■ **DATA TO PROCESS**:
>>>>

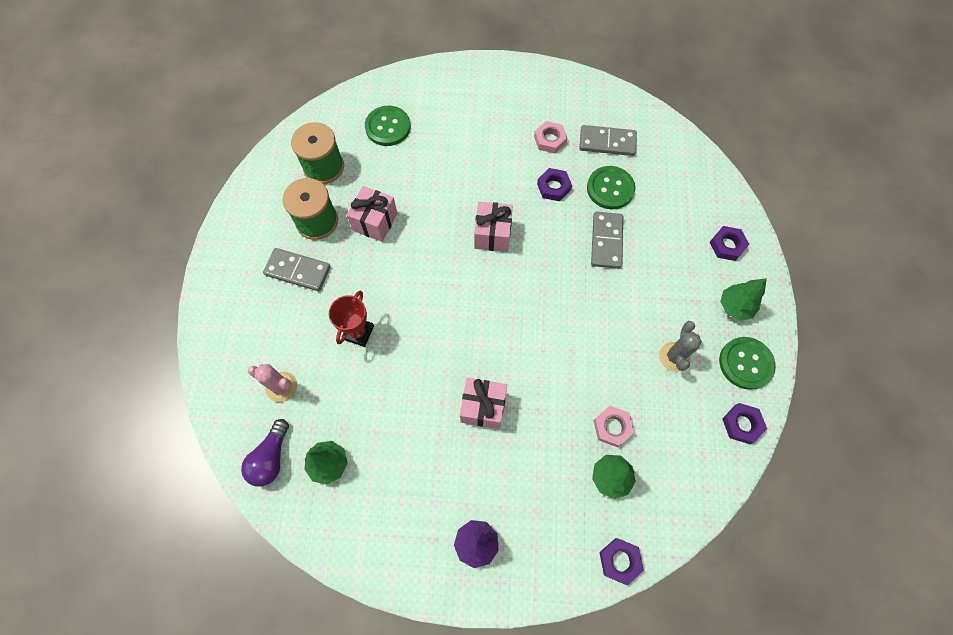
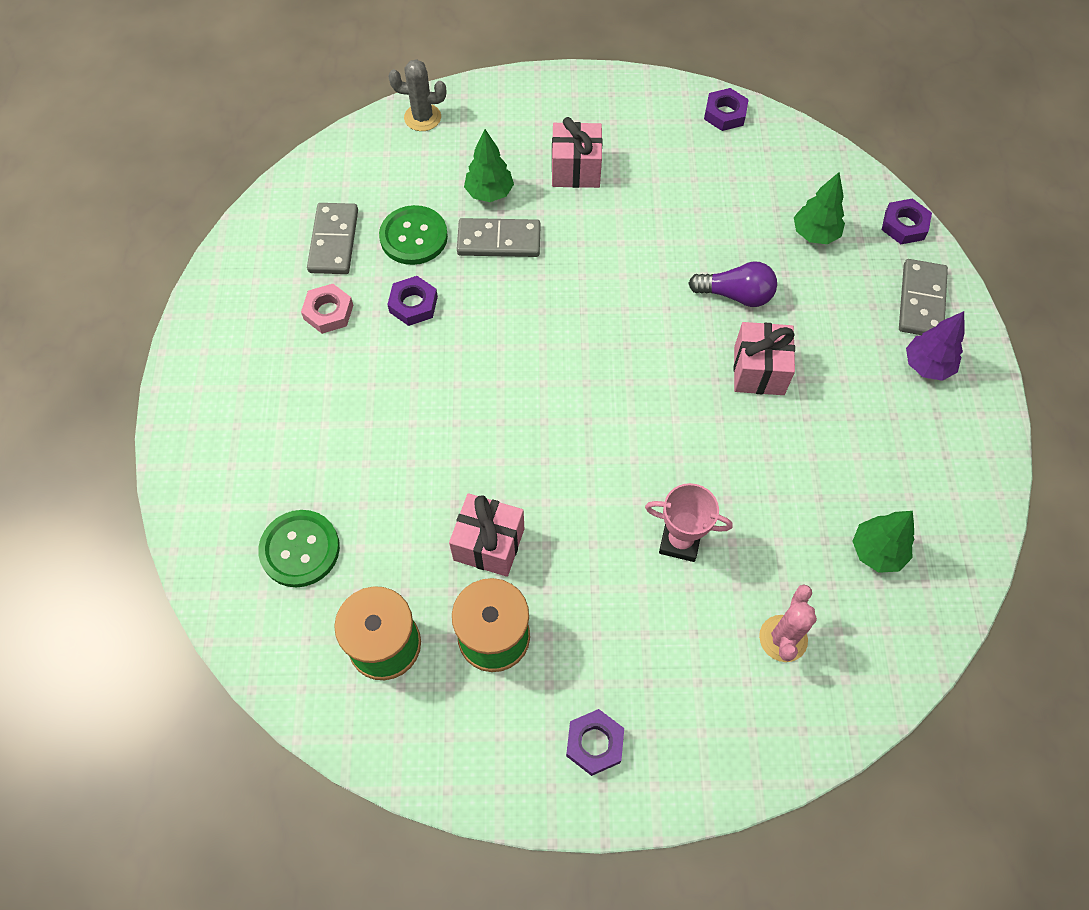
camera: 95 degrees left, 5 degrees down
(271, 458) = (889, 632): purple light bulb -> purple light bulb (736, 295)
(298, 271) = (589, 651): grey domino -> grey domino (921, 301)
(358, 332) = (680, 541): red trophy -> pink trophy
(492, 234) = (499, 377): pink gift -> pink gift (576, 170)
(612, 427) = (754, 233): pink nut -> none
(674, 357) = (654, 172): grey cactus -> grey cactus (422, 117)
(727, 245) = (494, 116): purple nut -> purple nut (594, 743)
(734, 307) = (579, 112): green tree -> green tree (489, 193)
(745, 363) = (651, 106): green button -> none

<<<<

■ **ASSIGNED TASK**:
Copy all lines in the listing above where the string "green" appears.

■ **TASK OUTPUT**:
(734, 307) = (579, 112): green tree -> green tree (489, 193)
(745, 363) = (651, 106): green button -> none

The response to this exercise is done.